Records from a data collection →
____________
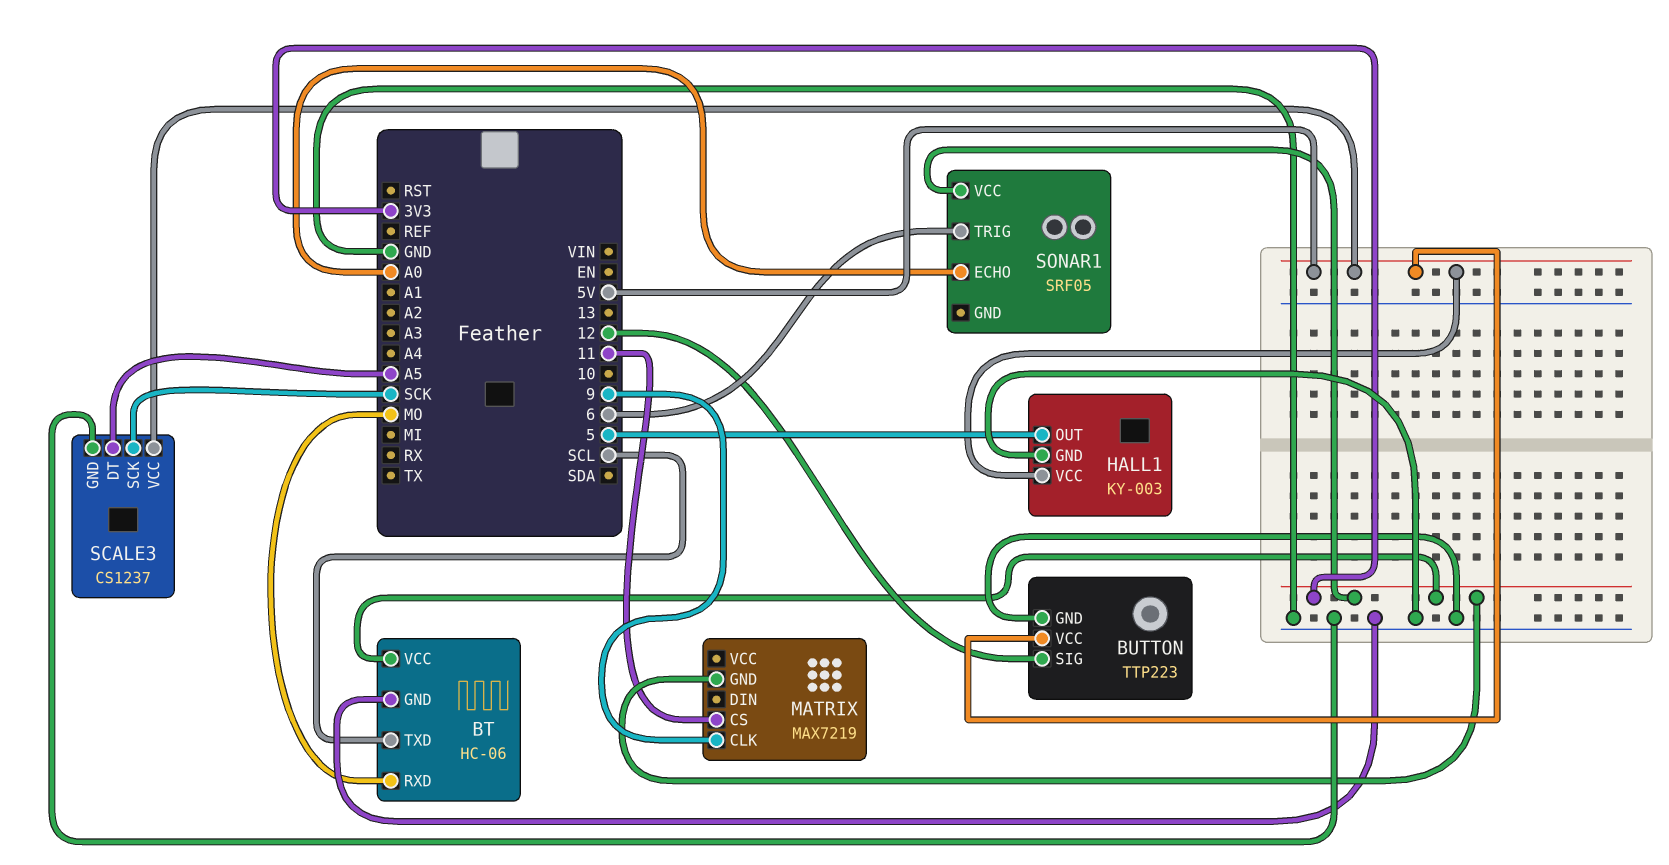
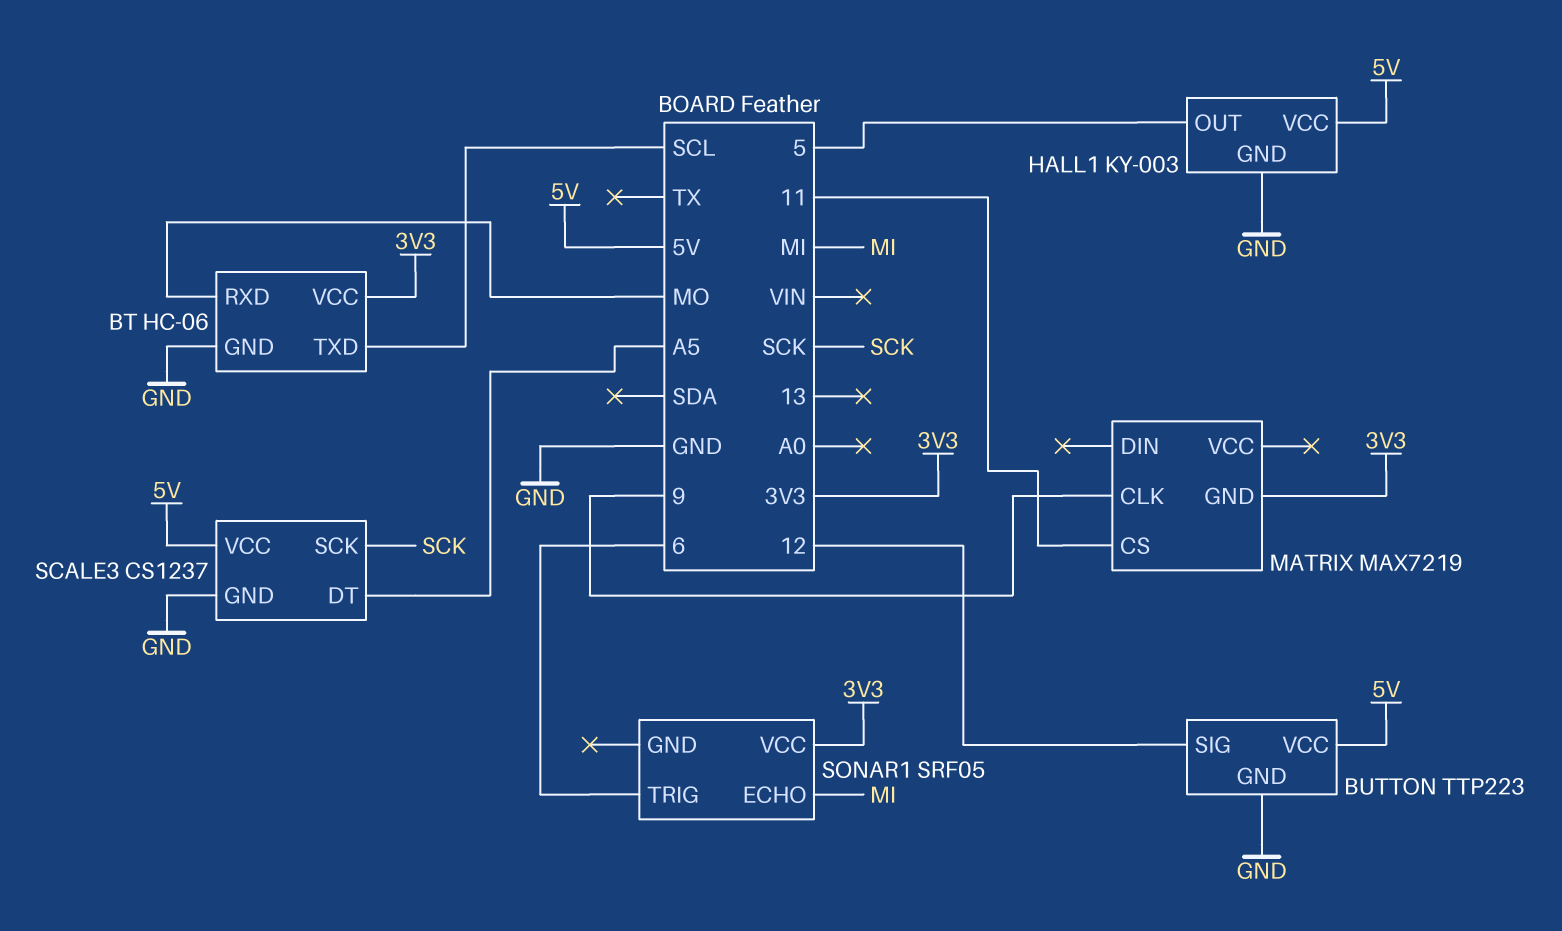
SONAR1 pin ECHO: A0 -> MI

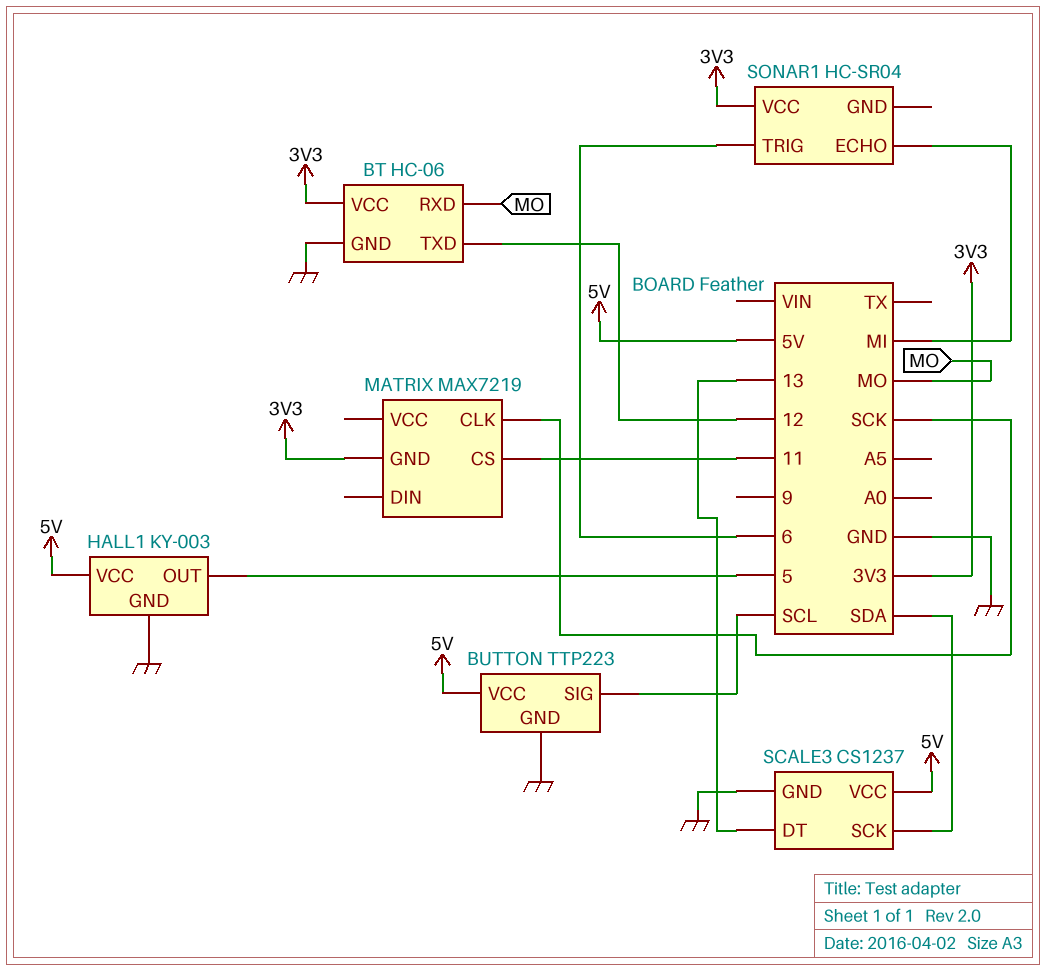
BT pin TXD: SCL -> 12
BUTTON pin SIG: 12 -> SCL
MATRIX pin CLK: 9 -> SCK
SCALE3 pin DT: A5 -> 13
SCALE3 pin SCK: SCK -> SDA
SONAR1: SRF05 -> HC-SR04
____________
WORK INSTRUCTION → Your copy must match the records above word for word and contain no pictures.

TASK RESULT →
SONAR1 pin ECHO: A0 -> MI

BT pin TXD: SCL -> 12
BUTTON pin SIG: 12 -> SCL
MATRIX pin CLK: 9 -> SCK
SCALE3 pin DT: A5 -> 13
SCALE3 pin SCK: SCK -> SDA
SONAR1: SRF05 -> HC-SR04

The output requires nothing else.